* [BRIEF] Set down, please, exactly the lines below that run from the line with "(372, 488) = (583, 277): white" to the line with "(615, 202) = (472, 376): white", both lines included.

[Coordinate-based change listings]
···

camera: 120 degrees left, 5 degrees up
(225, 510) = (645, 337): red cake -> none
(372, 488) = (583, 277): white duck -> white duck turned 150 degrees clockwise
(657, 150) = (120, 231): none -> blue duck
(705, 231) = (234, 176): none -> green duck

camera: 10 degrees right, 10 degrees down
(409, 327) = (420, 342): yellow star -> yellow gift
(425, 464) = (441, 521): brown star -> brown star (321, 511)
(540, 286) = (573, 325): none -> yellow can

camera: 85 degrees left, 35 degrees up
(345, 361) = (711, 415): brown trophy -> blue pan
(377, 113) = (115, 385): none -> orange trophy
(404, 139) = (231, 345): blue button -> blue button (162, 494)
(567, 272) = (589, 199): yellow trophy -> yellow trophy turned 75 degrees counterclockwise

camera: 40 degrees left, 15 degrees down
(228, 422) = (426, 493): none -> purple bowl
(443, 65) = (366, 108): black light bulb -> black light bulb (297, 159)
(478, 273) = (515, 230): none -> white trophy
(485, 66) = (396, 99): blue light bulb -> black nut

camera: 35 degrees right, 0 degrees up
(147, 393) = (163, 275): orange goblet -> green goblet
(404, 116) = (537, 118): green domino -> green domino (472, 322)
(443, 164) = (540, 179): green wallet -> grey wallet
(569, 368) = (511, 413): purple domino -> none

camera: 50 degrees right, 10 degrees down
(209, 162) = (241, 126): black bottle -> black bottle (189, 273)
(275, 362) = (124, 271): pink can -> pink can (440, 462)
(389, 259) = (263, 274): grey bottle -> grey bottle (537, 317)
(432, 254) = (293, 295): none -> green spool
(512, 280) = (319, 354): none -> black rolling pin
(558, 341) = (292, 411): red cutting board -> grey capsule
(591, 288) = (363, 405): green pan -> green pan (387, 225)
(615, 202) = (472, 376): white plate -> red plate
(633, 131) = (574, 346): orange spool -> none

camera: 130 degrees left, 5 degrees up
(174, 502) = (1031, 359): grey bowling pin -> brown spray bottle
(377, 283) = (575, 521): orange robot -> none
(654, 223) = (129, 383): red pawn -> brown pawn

···

* [ANSWER TO THIS EXERCISE]
(372, 488) = (583, 277): white duck -> white duck turned 150 degrees clockwise
(657, 150) = (120, 231): none -> blue duck
(705, 231) = (234, 176): none -> green duck

camera: 10 degrees right, 10 degrees down
(409, 327) = (420, 342): yellow star -> yellow gift
(425, 464) = (441, 521): brown star -> brown star (321, 511)
(540, 286) = (573, 325): none -> yellow can

camera: 85 degrees left, 35 degrees up
(345, 361) = (711, 415): brown trophy -> blue pan
(377, 113) = (115, 385): none -> orange trophy
(404, 139) = (231, 345): blue button -> blue button (162, 494)
(567, 272) = (589, 199): yellow trophy -> yellow trophy turned 75 degrees counterclockwise

camera: 40 degrees left, 15 degrees down
(228, 422) = (426, 493): none -> purple bowl
(443, 65) = (366, 108): black light bulb -> black light bulb (297, 159)
(478, 273) = (515, 230): none -> white trophy
(485, 66) = (396, 99): blue light bulb -> black nut

camera: 35 degrees right, 0 degrees up
(147, 393) = (163, 275): orange goblet -> green goblet
(404, 116) = (537, 118): green domino -> green domino (472, 322)
(443, 164) = (540, 179): green wallet -> grey wallet
(569, 368) = (511, 413): purple domino -> none

camera: 50 degrees right, 10 degrees down
(209, 162) = (241, 126): black bottle -> black bottle (189, 273)
(275, 362) = (124, 271): pink can -> pink can (440, 462)
(389, 259) = (263, 274): grey bottle -> grey bottle (537, 317)
(432, 254) = (293, 295): none -> green spool
(512, 280) = (319, 354): none -> black rolling pin
(558, 341) = (292, 411): red cutting board -> grey capsule
(591, 288) = (363, 405): green pan -> green pan (387, 225)
(615, 202) = (472, 376): white plate -> red plate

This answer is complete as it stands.